▶ _ACTIVITY_:
Could you output the listing that follows exactly, without its images?

▶ _DATASET EXTRACT_:
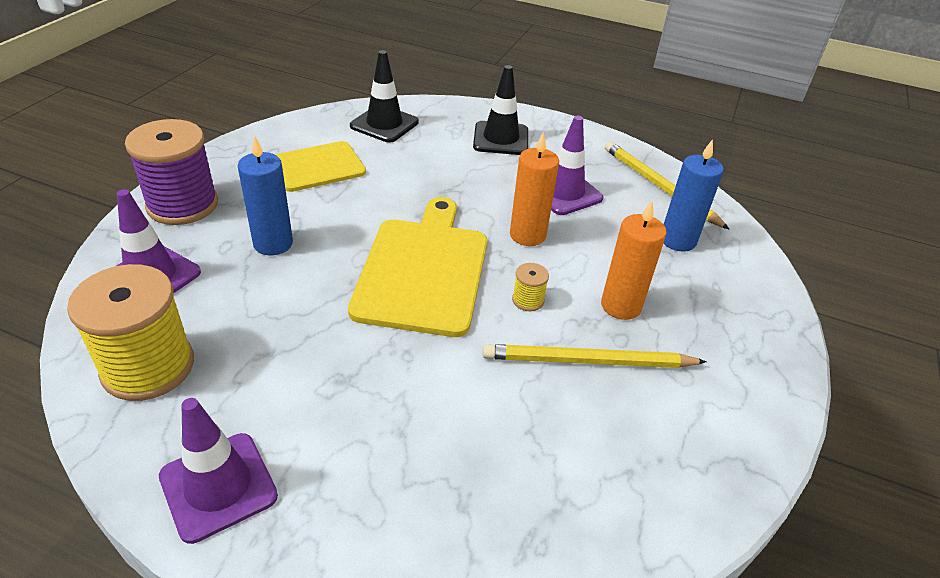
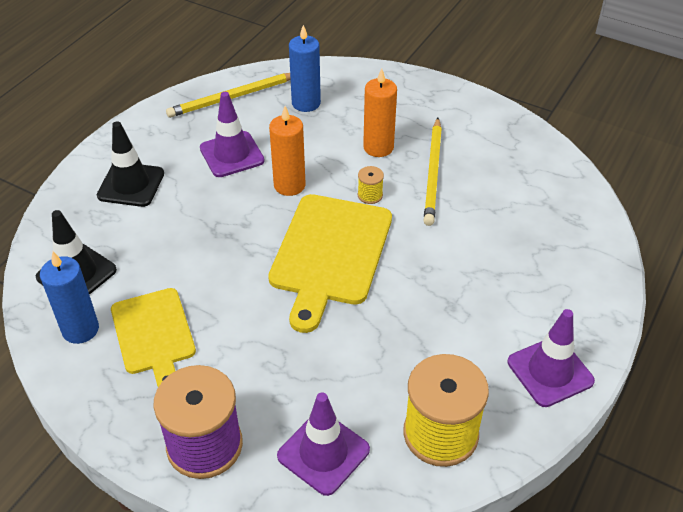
camera: 80 degrees left, 5 degrees up
(273, 243) = (282, 360): blue candle -> blue candle (80, 329)
(423, 270) = (330, 254): yellow cutting board -> yellow cutting board turned 90 degrees counterclockwise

▶ _RESPONSE BOX_:
camera: 80 degrees left, 5 degrees up
(273, 243) = (282, 360): blue candle -> blue candle (80, 329)
(423, 270) = (330, 254): yellow cutting board -> yellow cutting board turned 90 degrees counterclockwise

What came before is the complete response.